TRY IT
Every entry below should be repeated exactly; the pictures should not.
START DATASET ENTRIES
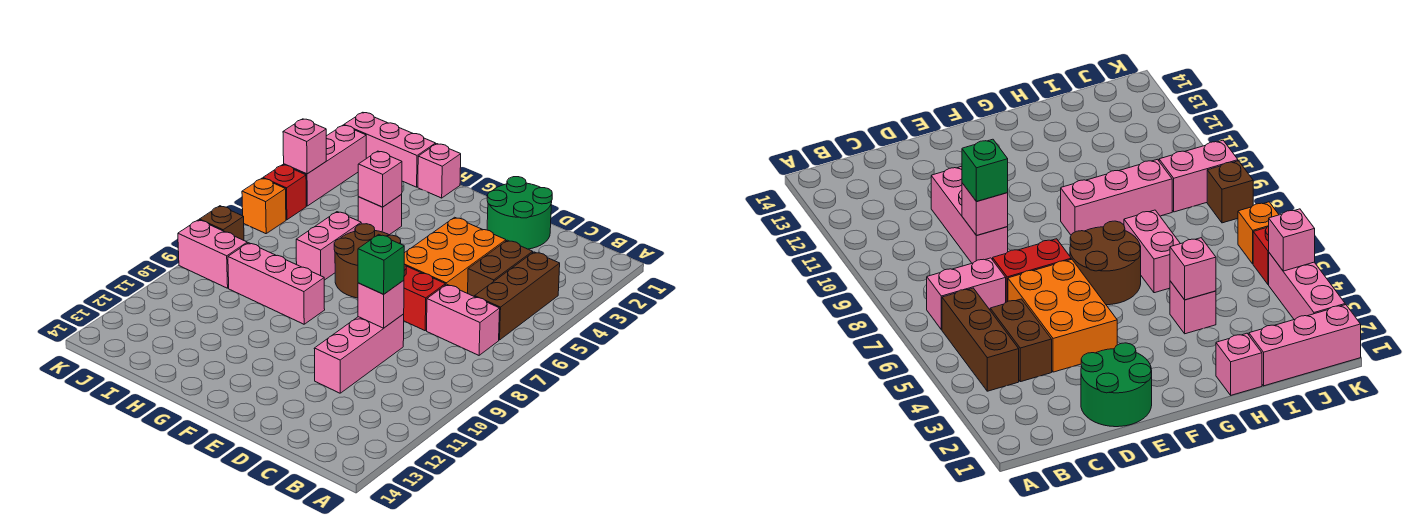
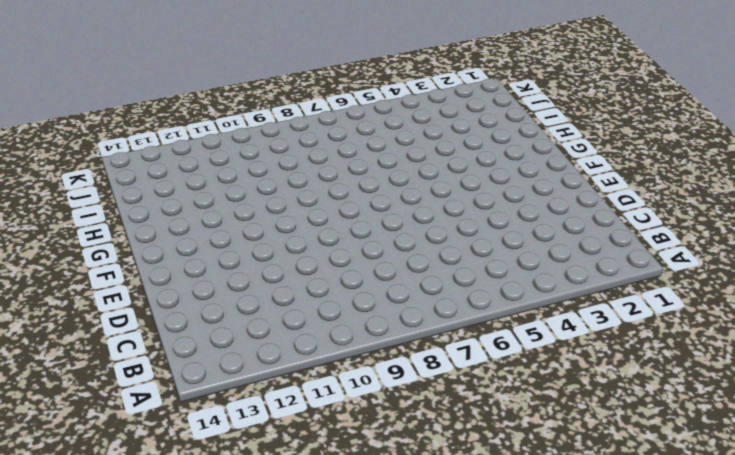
none -> brown brick B4:B6 level 1
none -> pink brick B7:C7 level 1
none -> brown brick C4:C5 level 1

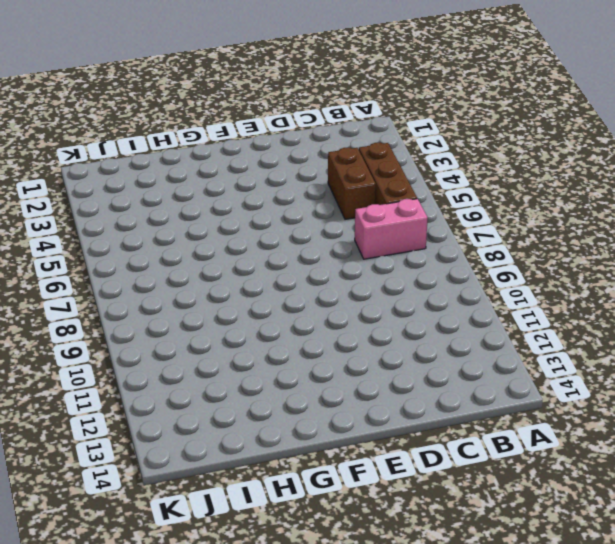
none -> green round brick D1:E2 level 1
none -> orange brick D4:E6 level 1
none -> red brick D7:E7 level 1

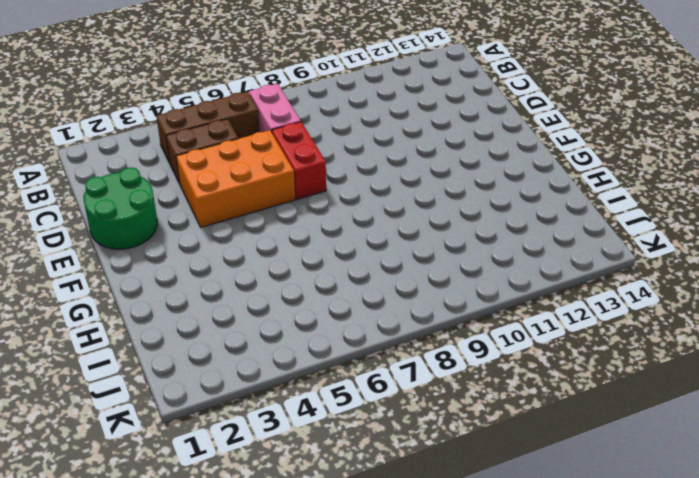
none -> pink brick D9:D11 level 1
none -> brown round brick F6:G7 level 1
none -> pink brick G9:I9 level 1

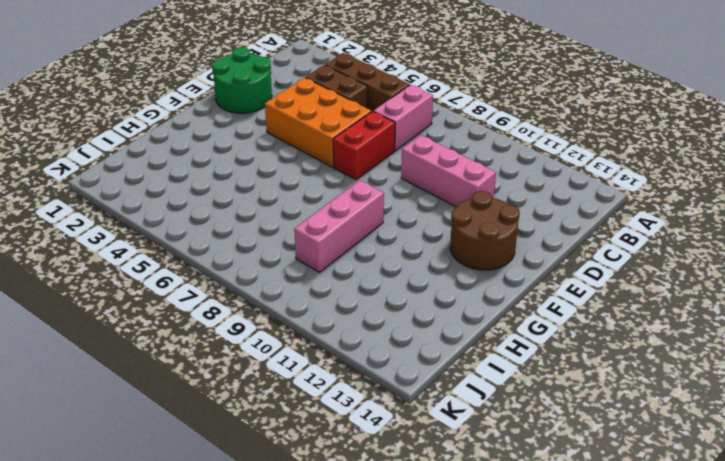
brown round brick E12:F13 level 1 -> brown round brick F6:G7 level 1
none -> pink brick H1 level 1
none -> pink brick H4 level 1
none -> pink brick H6:H7 level 1

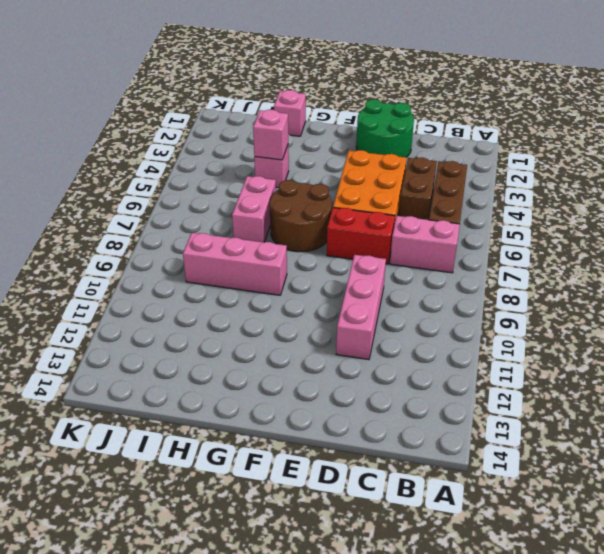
none -> pink brick I1:K1 level 1
none -> pink brick J9:K9 level 1
none -> pink brick K2:K4 level 1

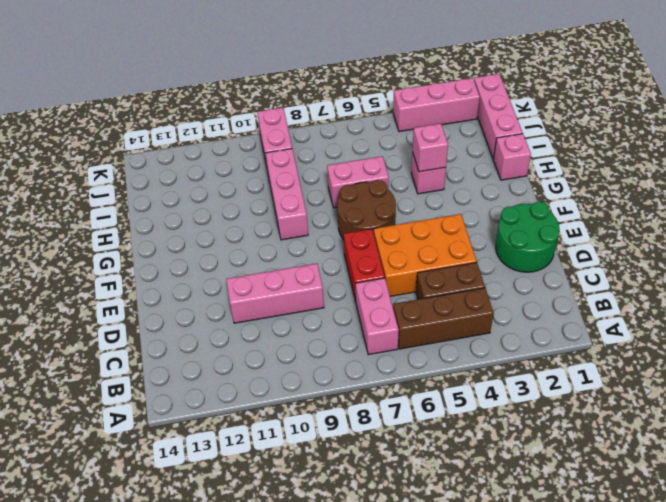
none -> red brick K5 level 1
none -> orange brick K6 level 1
none -> brown brick K8 level 1

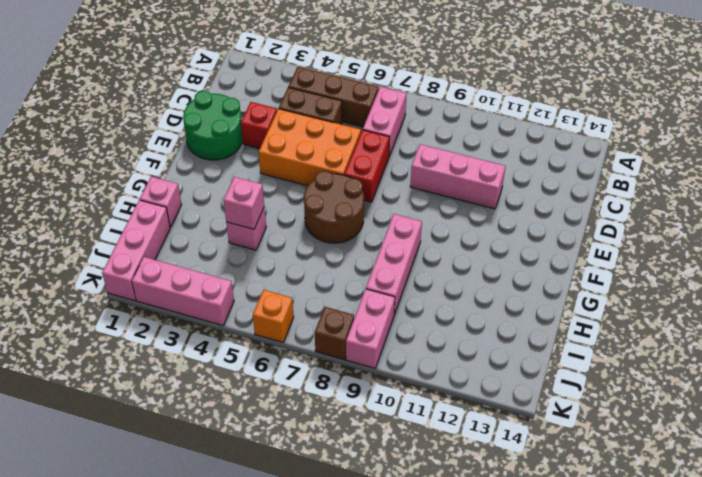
red brick D3 level 1 -> red brick K5 level 1
none -> pink brick H6:H7 level 1
none -> pink brick D9 level 2
none -> pink brick K4 level 2

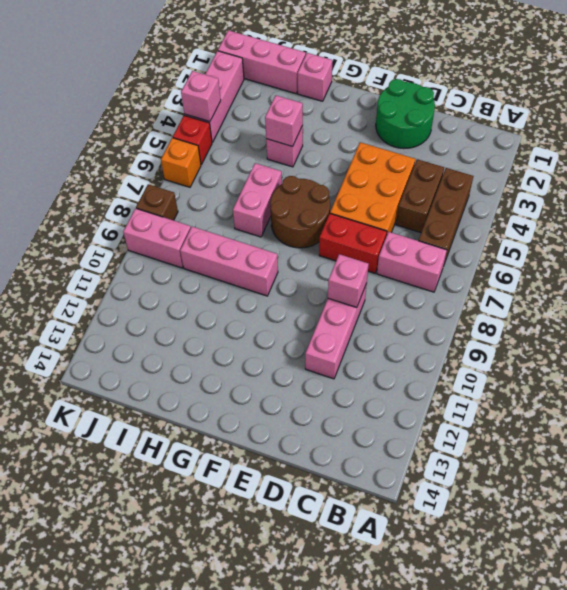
none -> green brick D9 level 3

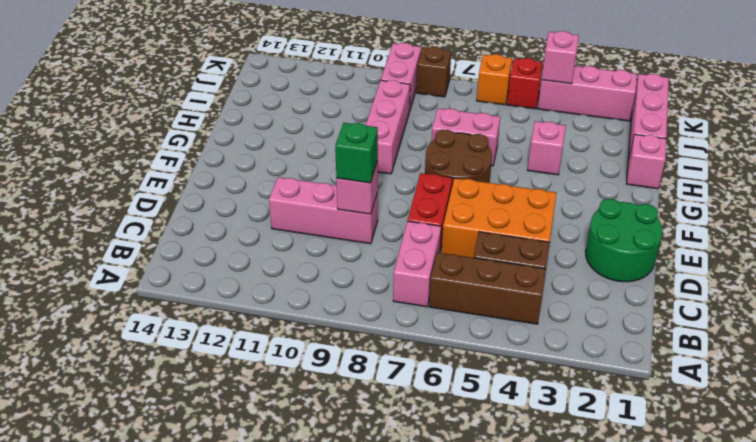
none -> pink brick H4 level 2

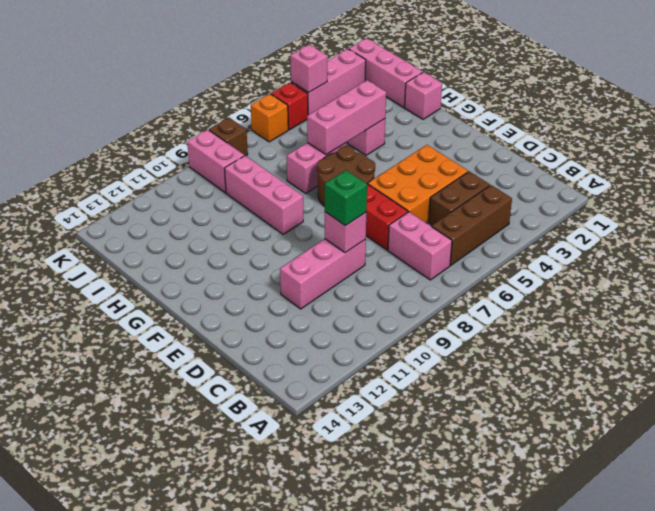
pink brick H4:H6 level 2 -> pink brick H4 level 2
none -> green round brick D1:E2 level 1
END DATASET ENTRIES
YOUR SOLUTION
none -> brown brick B4:B6 level 1
none -> pink brick B7:C7 level 1
none -> brown brick C4:C5 level 1

none -> green round brick D1:E2 level 1
none -> orange brick D4:E6 level 1
none -> red brick D7:E7 level 1

none -> pink brick D9:D11 level 1
none -> brown round brick F6:G7 level 1
none -> pink brick G9:I9 level 1

brown round brick E12:F13 level 1 -> brown round brick F6:G7 level 1
none -> pink brick H1 level 1
none -> pink brick H4 level 1
none -> pink brick H6:H7 level 1

none -> pink brick I1:K1 level 1
none -> pink brick J9:K9 level 1
none -> pink brick K2:K4 level 1

none -> red brick K5 level 1
none -> orange brick K6 level 1
none -> brown brick K8 level 1

red brick D3 level 1 -> red brick K5 level 1
none -> pink brick H6:H7 level 1
none -> pink brick D9 level 2
none -> pink brick K4 level 2

none -> green brick D9 level 3

none -> pink brick H4 level 2

pink brick H4:H6 level 2 -> pink brick H4 level 2
none -> green round brick D1:E2 level 1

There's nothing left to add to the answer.